Records for this task →
··········

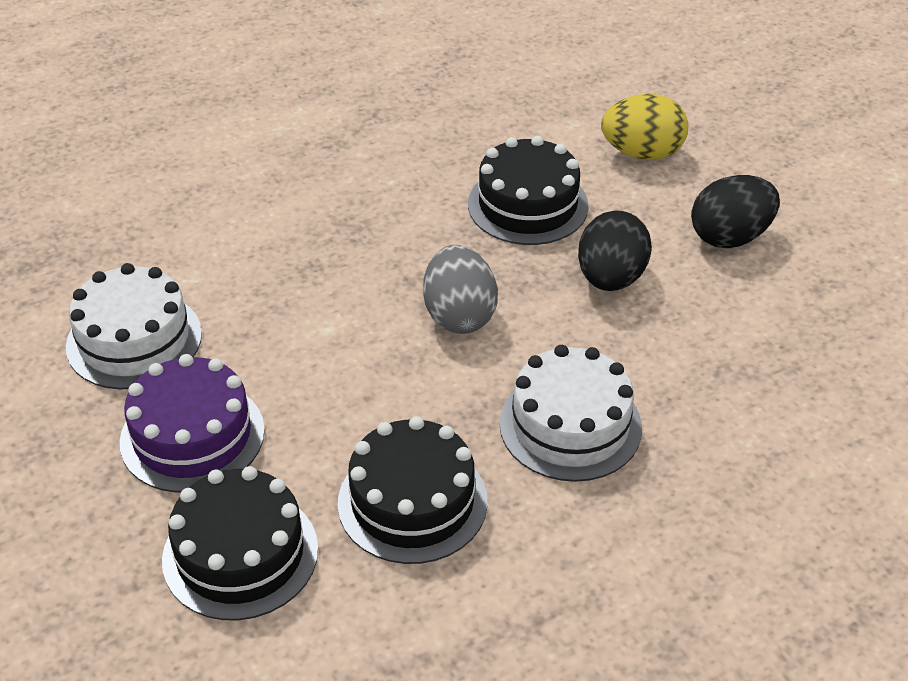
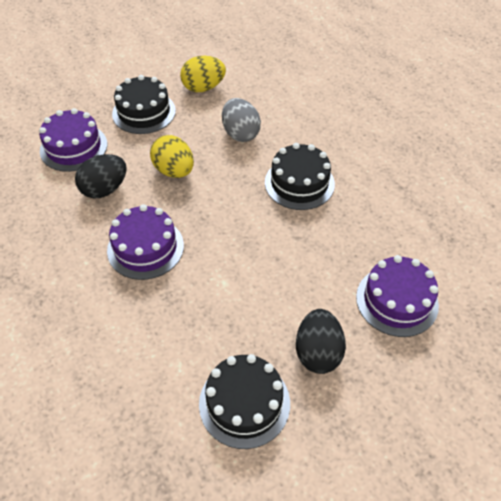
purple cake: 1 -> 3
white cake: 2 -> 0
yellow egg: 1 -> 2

··········

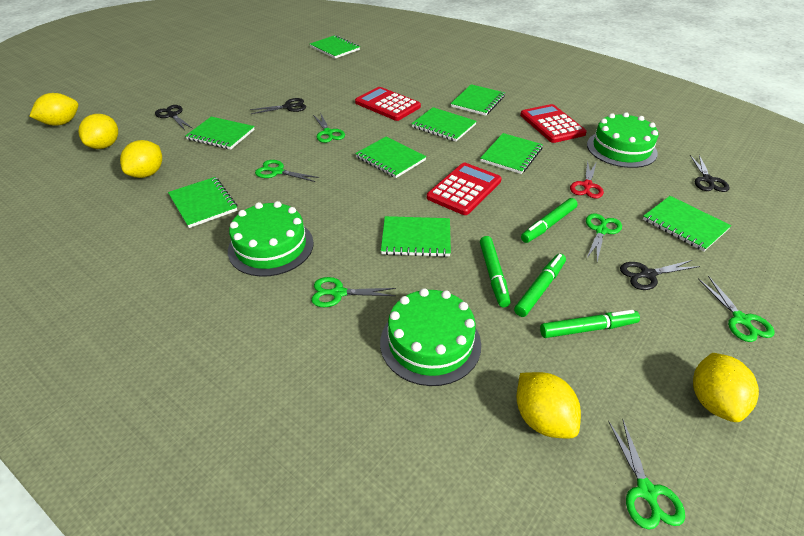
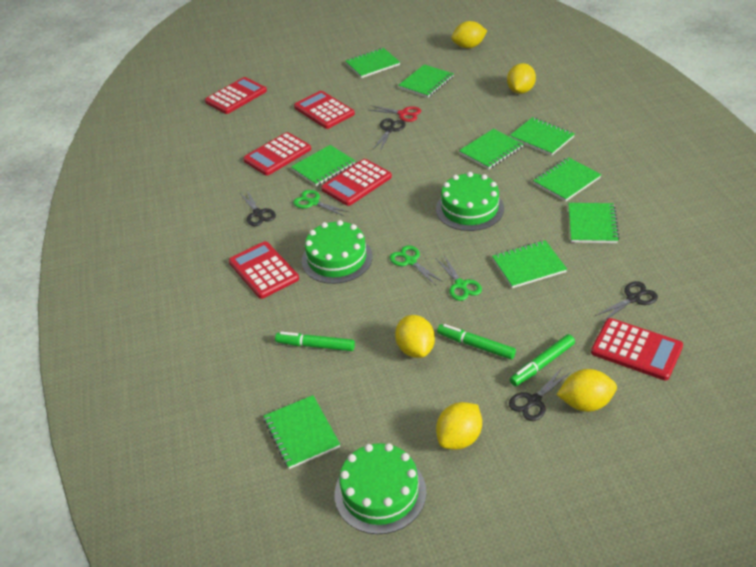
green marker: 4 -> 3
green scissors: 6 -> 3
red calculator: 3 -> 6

··········

Above are the entries. Quote exactly the lines from the one bearing "green marker: 4 -> 3" through the one bearing "red calculator: 3 -> 6".

Exercise result →
green marker: 4 -> 3
green scissors: 6 -> 3
red calculator: 3 -> 6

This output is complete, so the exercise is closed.